#### What to do:
Return the lines below in which the string "RFID" occurs.

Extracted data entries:

== == ==

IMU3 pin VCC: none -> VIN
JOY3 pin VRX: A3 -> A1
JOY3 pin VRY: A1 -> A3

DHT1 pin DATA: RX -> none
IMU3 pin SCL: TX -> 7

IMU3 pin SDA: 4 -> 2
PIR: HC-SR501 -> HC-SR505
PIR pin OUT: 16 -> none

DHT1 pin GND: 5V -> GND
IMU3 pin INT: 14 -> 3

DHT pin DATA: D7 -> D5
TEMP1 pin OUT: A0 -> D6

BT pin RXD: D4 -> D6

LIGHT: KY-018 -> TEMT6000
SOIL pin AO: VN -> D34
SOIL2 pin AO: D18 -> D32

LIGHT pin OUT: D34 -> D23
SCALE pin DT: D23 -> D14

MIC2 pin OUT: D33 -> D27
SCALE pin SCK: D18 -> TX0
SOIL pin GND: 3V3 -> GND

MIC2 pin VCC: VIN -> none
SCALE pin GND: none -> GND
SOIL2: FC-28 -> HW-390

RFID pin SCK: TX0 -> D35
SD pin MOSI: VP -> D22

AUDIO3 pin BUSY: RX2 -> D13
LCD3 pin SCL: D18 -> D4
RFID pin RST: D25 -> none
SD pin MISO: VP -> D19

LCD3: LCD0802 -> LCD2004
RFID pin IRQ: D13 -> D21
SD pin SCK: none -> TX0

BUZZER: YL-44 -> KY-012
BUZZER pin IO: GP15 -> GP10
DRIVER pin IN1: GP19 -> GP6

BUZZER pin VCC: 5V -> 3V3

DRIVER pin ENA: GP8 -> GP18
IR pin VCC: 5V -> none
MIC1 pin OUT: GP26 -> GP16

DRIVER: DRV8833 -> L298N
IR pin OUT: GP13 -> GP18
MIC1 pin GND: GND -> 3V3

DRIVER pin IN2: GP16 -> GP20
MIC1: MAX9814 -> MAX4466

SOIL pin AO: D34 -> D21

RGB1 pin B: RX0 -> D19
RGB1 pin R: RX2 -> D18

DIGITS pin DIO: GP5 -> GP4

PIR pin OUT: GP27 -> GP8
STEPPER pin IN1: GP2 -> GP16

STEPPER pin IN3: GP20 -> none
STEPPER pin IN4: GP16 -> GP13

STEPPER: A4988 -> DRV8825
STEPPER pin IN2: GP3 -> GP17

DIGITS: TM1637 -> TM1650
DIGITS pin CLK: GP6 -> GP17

== == ==

#### Output below:
RFID pin SCK: TX0 -> D35
RFID pin RST: D25 -> none
RFID pin IRQ: D13 -> D21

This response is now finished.